What is expected: The material below contains a line with "recolor | jet-black" and a line with "yellow stockpot (2nd". Copy exactly those two lines and all lines between them.

Material for this exercise:
*** Block opens ***

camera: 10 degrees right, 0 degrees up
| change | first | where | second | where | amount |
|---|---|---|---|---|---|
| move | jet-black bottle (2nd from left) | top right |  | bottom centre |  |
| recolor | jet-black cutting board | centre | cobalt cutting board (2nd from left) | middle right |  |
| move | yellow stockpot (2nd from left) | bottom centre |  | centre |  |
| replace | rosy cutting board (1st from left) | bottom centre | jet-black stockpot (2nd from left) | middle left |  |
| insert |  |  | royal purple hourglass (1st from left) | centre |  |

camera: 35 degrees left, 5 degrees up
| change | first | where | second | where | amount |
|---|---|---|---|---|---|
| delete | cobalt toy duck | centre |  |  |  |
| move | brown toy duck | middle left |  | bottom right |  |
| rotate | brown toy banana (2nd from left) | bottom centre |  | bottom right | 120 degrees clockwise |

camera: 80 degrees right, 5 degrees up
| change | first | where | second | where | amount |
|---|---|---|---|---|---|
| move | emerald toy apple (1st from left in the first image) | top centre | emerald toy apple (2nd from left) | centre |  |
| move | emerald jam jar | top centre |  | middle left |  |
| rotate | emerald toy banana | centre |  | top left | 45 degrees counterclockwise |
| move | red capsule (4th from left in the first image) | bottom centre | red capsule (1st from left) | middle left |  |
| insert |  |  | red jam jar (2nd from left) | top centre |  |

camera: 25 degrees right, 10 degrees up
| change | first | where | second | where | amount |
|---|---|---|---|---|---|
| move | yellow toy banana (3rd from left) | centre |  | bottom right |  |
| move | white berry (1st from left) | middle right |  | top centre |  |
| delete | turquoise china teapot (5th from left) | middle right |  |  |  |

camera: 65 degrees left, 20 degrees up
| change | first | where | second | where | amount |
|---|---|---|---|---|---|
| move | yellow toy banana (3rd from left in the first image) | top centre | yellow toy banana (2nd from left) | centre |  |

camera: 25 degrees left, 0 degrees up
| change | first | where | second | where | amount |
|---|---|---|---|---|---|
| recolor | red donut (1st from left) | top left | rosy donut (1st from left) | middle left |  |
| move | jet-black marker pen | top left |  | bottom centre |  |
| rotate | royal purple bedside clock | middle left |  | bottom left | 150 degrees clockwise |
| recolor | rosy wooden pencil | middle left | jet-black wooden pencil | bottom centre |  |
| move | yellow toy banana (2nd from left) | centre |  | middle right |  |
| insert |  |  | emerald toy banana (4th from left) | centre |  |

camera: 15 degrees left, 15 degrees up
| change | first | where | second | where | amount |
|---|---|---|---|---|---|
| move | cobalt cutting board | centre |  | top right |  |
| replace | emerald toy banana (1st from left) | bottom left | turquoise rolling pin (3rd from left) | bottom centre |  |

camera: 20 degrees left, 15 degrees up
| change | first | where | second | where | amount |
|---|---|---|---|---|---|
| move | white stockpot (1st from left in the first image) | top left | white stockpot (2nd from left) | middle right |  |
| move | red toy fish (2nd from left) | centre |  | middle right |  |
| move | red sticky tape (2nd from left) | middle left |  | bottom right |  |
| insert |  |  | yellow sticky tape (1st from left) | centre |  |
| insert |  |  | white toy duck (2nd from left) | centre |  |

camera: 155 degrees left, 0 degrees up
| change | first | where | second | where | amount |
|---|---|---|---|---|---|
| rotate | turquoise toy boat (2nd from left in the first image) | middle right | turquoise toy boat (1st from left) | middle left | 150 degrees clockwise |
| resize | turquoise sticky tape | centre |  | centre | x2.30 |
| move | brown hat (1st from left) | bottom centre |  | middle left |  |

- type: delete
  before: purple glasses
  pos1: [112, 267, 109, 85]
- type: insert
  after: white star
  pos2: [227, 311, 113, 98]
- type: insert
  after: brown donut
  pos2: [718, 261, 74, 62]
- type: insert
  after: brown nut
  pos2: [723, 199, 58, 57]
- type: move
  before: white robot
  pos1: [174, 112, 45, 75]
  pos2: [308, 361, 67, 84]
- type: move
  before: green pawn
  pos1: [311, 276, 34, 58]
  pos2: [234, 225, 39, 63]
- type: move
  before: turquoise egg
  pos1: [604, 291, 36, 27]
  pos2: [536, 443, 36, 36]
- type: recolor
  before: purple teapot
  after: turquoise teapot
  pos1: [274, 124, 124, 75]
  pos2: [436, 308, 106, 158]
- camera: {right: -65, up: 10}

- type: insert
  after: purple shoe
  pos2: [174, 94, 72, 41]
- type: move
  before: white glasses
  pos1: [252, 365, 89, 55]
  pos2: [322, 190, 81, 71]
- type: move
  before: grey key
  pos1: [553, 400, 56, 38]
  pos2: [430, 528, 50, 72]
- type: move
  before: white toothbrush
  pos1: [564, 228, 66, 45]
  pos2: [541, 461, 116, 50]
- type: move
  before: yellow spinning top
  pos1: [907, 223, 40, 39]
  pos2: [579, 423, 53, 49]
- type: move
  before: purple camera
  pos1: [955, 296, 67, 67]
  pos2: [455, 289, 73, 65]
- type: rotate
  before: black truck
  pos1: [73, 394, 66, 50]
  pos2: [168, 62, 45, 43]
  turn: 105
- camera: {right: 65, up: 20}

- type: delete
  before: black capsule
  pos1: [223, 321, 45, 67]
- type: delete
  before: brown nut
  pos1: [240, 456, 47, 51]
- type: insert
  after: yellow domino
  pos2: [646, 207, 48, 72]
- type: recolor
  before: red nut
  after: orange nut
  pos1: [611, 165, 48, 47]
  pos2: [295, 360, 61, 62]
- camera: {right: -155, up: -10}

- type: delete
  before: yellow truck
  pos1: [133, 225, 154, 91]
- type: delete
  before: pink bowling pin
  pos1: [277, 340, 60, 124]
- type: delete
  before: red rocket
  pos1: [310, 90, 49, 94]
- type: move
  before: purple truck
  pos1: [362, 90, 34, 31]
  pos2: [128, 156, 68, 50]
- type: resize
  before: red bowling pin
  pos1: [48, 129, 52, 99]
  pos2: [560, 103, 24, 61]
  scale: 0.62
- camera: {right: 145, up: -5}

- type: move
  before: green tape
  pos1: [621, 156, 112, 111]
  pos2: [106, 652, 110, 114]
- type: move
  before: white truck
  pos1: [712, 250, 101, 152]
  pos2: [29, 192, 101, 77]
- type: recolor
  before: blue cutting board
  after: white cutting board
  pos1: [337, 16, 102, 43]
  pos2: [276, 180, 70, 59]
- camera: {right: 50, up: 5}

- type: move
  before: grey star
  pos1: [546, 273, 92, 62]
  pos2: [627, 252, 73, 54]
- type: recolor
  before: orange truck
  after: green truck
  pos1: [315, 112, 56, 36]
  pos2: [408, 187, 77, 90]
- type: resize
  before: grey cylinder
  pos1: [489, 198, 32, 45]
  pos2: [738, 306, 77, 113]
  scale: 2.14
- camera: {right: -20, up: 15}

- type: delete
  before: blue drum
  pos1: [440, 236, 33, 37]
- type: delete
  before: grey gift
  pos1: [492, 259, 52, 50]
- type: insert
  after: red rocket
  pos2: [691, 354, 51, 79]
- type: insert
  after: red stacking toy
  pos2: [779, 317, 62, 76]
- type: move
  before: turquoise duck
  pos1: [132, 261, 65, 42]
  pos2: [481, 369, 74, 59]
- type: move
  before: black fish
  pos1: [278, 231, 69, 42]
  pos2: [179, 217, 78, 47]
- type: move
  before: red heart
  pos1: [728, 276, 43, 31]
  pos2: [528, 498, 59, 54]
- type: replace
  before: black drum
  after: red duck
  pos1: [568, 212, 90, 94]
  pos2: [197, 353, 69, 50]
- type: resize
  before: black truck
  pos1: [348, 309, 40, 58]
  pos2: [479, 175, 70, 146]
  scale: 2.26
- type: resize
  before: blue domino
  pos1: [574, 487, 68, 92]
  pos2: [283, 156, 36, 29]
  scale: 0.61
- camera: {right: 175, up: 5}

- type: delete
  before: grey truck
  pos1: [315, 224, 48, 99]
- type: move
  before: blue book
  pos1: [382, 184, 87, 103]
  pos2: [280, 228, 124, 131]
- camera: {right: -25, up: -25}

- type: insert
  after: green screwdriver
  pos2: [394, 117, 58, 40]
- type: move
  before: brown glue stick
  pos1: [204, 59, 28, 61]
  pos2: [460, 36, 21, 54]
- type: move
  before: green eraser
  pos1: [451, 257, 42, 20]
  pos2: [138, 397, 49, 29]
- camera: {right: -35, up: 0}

*** Block closes ***

Result of this exercise:
| recolor | jet-black cutting board | centre | cobalt cutting board (2nd from left) | middle right |  |
| move | yellow stockpot (2nd from left) | bottom centre |  | centre |  |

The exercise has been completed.